*EXERCISE GOAL*.
Retype each entry exactly as written, and keep the pictures out of the copy.

....

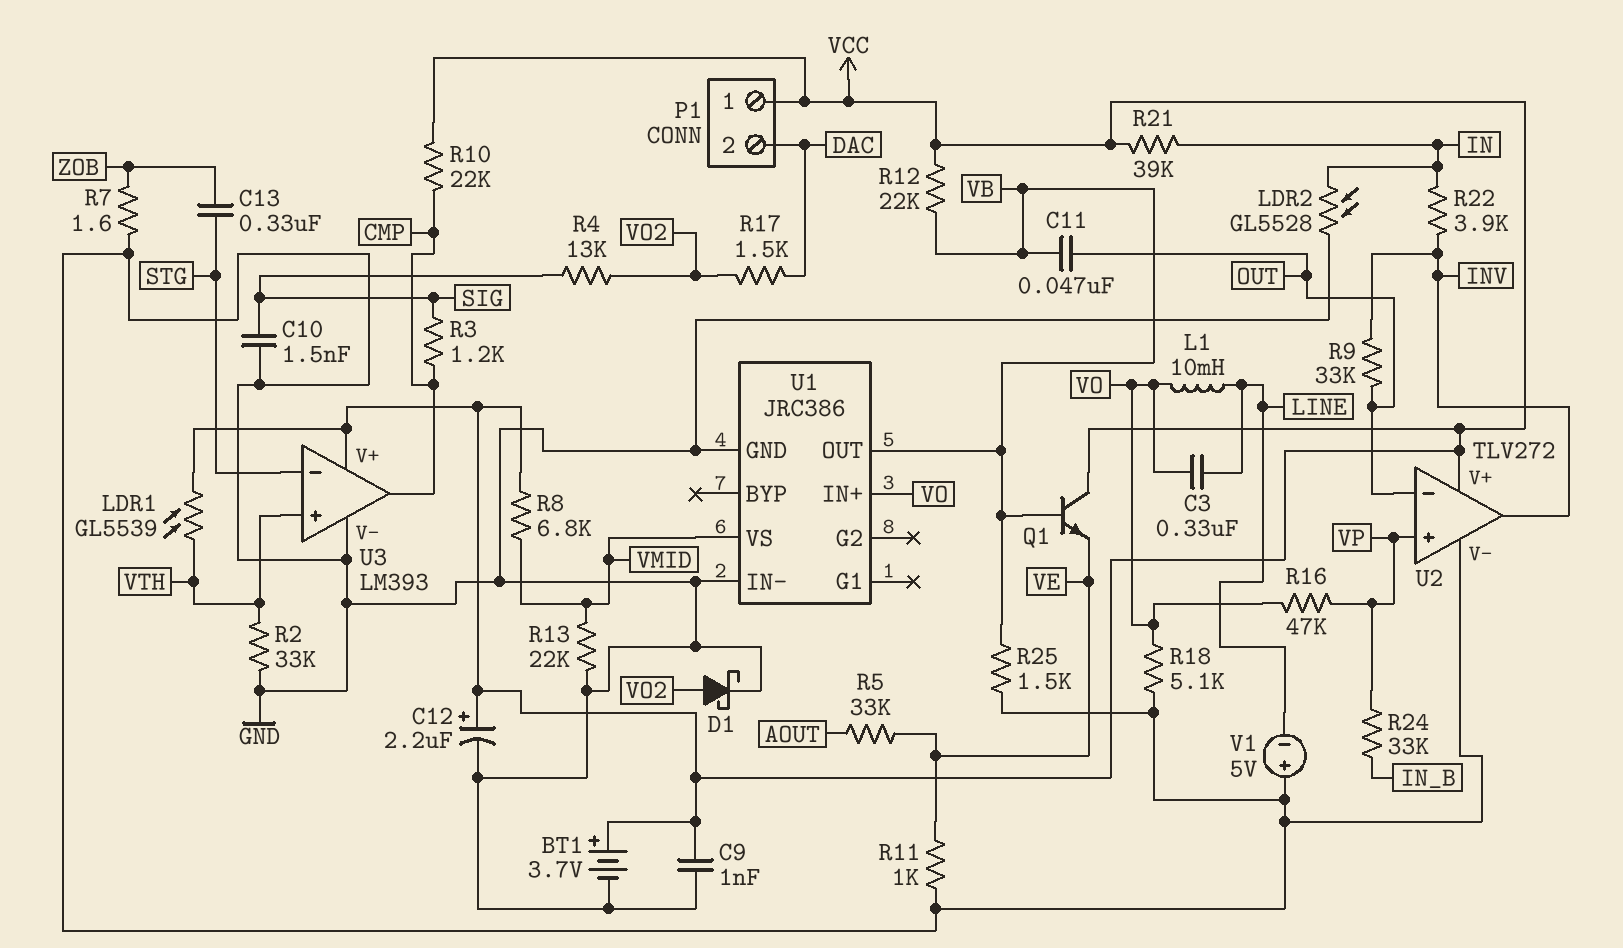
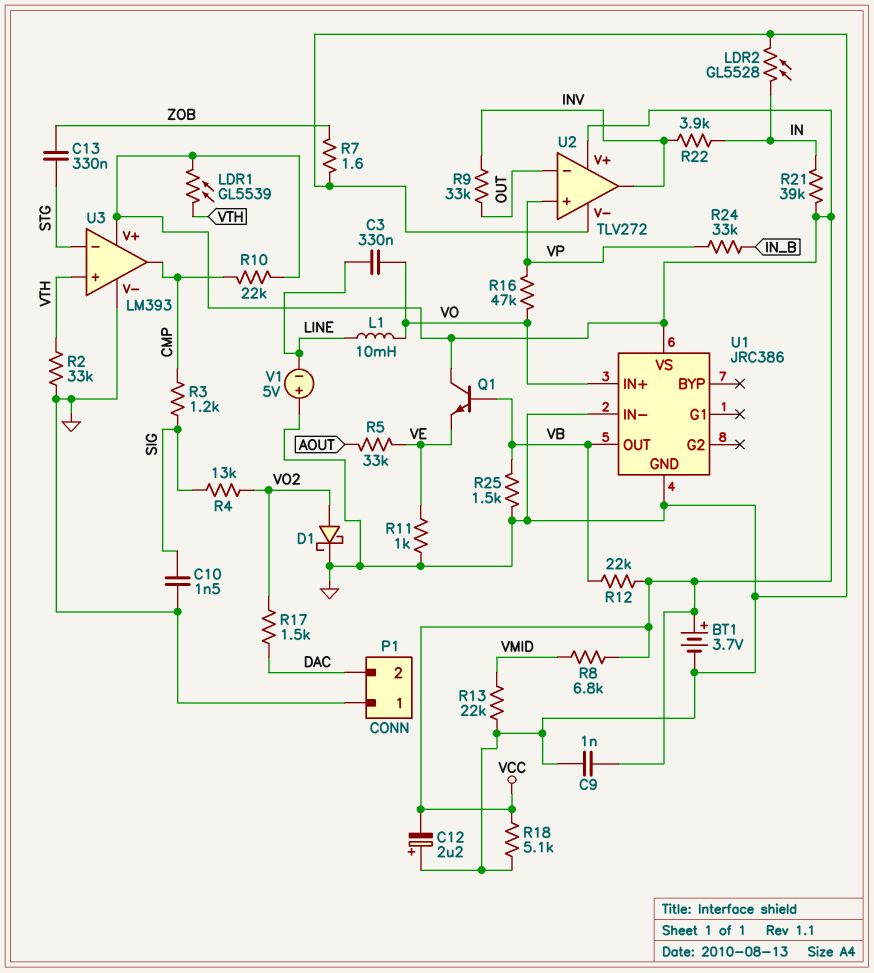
C11: 47nF (OUT, VB) -> none
C12: 2.2uF (plus VCC, minus GND) -> 2.2uF (plus GND, minus VCC)
P1 pin 1: VCC -> GND
R18: 5.1k (GND, VO) -> 5.1k (GND, VCC)
U1 pin VS: VMID -> VCC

....

*SOLVED EXERCISE*.
C11: 47nF (OUT, VB) -> none
C12: 2.2uF (plus VCC, minus GND) -> 2.2uF (plus GND, minus VCC)
P1 pin 1: VCC -> GND
R18: 5.1k (GND, VO) -> 5.1k (GND, VCC)
U1 pin VS: VMID -> VCC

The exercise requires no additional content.